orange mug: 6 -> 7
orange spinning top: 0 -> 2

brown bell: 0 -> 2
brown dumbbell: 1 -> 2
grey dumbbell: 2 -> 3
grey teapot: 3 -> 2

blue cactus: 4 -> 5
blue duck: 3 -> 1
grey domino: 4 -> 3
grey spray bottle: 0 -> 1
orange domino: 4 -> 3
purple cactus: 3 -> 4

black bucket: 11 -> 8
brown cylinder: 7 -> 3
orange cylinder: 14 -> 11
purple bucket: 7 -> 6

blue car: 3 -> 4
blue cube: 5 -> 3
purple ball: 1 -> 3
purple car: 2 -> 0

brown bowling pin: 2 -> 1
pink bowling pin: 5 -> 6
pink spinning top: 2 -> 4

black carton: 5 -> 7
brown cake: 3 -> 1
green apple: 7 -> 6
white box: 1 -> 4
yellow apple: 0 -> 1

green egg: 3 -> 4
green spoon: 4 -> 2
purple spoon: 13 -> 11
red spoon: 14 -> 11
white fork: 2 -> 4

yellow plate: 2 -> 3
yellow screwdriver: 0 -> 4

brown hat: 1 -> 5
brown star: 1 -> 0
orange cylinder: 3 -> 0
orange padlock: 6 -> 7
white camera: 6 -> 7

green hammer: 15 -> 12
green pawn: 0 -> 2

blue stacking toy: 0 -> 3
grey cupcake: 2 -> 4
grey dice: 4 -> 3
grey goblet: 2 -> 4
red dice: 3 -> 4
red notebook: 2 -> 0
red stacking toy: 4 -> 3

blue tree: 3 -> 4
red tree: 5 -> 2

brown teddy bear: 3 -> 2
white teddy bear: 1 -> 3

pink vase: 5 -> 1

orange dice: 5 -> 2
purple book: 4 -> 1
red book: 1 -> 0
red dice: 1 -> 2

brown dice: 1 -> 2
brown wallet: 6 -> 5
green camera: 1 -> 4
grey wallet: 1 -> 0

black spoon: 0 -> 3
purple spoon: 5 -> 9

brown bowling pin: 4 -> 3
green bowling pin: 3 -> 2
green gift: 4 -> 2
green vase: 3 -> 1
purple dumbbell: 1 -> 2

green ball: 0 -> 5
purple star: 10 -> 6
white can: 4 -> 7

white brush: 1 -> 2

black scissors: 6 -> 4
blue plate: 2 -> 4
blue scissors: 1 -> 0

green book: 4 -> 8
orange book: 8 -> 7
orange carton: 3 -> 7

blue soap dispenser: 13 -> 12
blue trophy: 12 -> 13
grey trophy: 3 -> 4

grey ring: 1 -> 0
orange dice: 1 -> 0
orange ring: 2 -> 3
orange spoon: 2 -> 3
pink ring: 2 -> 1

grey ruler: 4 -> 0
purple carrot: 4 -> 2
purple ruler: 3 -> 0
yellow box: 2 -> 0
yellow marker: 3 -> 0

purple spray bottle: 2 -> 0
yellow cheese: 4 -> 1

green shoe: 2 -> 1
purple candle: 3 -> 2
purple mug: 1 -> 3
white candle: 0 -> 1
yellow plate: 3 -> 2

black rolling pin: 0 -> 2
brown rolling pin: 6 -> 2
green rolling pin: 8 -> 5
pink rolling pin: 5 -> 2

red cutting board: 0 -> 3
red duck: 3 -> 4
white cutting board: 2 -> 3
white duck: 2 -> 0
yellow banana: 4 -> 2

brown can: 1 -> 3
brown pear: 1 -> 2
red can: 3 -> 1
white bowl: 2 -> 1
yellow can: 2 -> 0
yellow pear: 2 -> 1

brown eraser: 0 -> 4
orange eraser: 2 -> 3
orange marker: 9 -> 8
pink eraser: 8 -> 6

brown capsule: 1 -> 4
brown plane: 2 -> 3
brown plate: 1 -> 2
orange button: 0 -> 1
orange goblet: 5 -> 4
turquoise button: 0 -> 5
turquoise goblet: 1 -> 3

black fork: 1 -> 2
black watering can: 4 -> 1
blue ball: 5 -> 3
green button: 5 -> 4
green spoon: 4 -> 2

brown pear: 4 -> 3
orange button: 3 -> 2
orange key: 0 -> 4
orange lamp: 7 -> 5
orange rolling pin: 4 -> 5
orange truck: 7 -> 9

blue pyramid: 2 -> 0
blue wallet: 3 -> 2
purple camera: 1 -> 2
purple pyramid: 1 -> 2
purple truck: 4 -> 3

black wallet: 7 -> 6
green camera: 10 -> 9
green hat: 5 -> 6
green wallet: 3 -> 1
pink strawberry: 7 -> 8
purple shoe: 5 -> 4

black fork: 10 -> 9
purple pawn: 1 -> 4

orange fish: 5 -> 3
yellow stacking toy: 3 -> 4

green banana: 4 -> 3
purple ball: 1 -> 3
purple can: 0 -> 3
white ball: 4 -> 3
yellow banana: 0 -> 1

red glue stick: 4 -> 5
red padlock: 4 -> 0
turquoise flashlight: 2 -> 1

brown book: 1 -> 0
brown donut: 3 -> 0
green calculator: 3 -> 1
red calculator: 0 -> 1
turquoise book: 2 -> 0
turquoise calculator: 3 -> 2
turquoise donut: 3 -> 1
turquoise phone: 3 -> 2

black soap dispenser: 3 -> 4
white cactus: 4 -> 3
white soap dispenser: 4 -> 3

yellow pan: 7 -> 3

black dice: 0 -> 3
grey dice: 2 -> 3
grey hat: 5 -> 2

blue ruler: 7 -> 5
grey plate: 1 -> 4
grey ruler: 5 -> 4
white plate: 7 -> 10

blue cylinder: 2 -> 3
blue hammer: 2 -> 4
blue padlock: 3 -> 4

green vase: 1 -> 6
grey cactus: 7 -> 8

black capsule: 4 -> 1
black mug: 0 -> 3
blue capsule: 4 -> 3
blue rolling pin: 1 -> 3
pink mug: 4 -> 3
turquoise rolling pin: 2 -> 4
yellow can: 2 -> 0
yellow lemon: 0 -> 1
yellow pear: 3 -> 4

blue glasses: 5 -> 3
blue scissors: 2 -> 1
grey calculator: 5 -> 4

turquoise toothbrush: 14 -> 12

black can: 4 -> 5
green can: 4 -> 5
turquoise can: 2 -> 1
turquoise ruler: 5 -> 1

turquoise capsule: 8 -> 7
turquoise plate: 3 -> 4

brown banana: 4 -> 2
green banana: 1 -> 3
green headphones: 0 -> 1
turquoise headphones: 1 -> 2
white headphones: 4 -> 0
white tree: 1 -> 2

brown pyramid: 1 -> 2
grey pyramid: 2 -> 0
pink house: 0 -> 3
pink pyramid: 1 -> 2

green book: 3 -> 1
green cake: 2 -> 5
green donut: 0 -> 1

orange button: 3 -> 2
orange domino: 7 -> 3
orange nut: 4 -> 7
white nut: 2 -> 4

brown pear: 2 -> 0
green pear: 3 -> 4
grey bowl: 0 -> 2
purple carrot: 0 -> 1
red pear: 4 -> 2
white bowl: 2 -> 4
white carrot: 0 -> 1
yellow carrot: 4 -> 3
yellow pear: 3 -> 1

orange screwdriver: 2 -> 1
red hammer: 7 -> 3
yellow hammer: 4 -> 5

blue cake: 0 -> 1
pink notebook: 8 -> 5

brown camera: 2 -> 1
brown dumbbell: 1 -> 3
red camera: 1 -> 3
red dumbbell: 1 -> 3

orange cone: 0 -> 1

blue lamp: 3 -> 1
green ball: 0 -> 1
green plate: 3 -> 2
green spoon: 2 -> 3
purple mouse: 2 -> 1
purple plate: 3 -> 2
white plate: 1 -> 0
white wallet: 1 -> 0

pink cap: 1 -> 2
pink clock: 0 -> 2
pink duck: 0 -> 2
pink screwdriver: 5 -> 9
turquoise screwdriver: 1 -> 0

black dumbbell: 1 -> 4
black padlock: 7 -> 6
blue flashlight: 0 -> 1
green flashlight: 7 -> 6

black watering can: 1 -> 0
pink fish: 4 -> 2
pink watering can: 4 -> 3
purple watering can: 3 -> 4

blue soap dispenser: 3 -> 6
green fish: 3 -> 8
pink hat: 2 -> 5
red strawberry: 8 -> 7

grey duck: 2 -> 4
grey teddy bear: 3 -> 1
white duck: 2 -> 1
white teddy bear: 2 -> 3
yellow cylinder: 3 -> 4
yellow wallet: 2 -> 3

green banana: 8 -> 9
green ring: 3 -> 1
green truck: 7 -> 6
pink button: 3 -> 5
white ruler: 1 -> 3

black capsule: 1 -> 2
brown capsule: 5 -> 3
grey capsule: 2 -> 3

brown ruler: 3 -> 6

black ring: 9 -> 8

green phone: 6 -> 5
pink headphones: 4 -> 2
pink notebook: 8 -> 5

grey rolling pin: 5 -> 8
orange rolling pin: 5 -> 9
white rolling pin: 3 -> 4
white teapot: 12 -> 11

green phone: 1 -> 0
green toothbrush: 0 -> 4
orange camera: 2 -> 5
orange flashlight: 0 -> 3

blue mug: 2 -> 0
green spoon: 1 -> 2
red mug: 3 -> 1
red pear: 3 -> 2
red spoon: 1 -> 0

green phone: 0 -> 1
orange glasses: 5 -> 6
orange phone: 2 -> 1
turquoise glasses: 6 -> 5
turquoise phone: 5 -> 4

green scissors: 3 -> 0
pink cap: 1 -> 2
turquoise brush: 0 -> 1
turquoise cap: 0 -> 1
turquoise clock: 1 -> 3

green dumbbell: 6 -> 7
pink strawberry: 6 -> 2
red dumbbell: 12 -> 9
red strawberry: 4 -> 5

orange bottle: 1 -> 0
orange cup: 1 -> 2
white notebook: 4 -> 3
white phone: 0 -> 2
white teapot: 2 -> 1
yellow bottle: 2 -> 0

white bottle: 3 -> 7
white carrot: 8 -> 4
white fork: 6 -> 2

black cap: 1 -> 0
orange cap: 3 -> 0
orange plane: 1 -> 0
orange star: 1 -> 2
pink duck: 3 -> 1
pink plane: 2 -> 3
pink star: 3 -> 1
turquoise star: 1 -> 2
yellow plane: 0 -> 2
--------------------
- EXERCISE REQUIREMENTS: Using the records above, copy every line that has the word "goblet" in it.

- TASK OUTPUT:
grey goblet: 2 -> 4
orange goblet: 5 -> 4
turquoise goblet: 1 -> 3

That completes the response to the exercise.